■ Problem description: When you copy the data, keep every word exactly as it is and leave the pictures out.

■ Recorded data:
+ + + + +

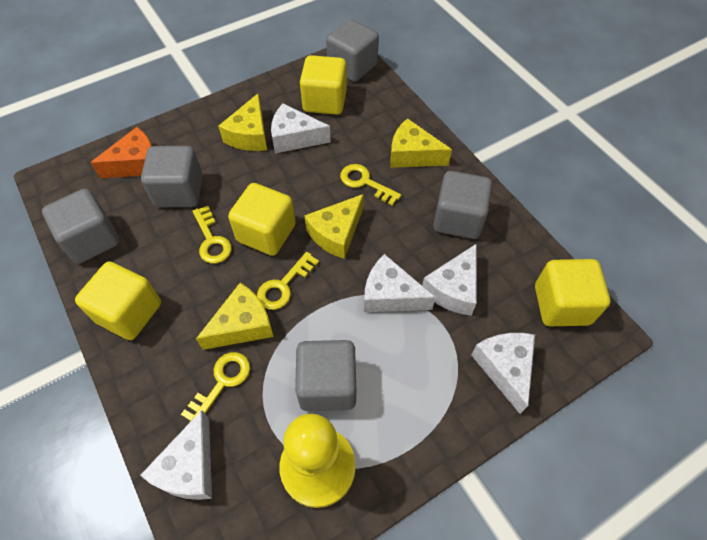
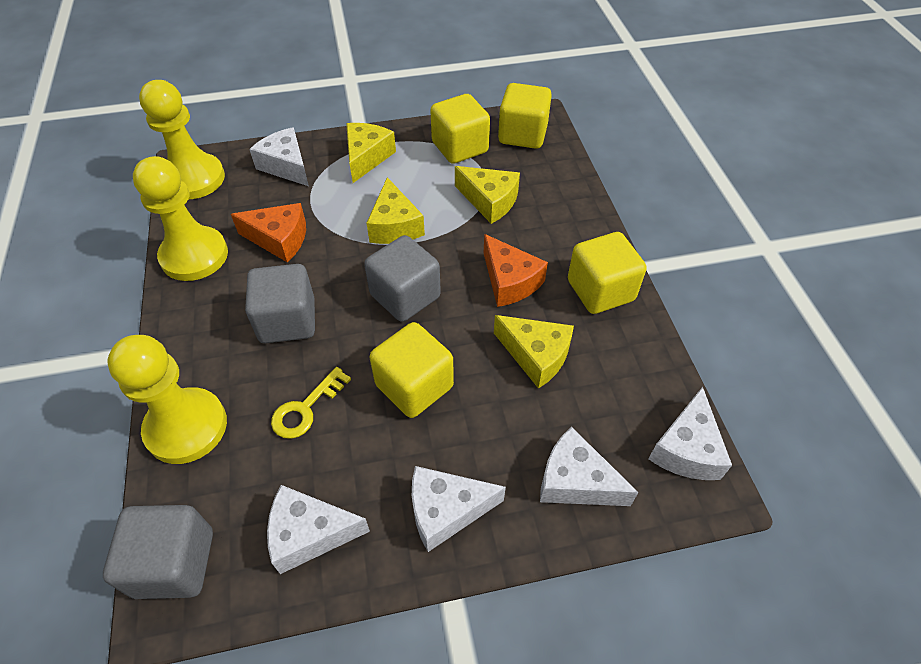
grey cube: 5 -> 3
orange cheese: 1 -> 2
yellow key: 4 -> 1
yellow pawn: 1 -> 3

+ + + + +

■ Response to the task:
grey cube: 5 -> 3
orange cheese: 1 -> 2
yellow key: 4 -> 1
yellow pawn: 1 -> 3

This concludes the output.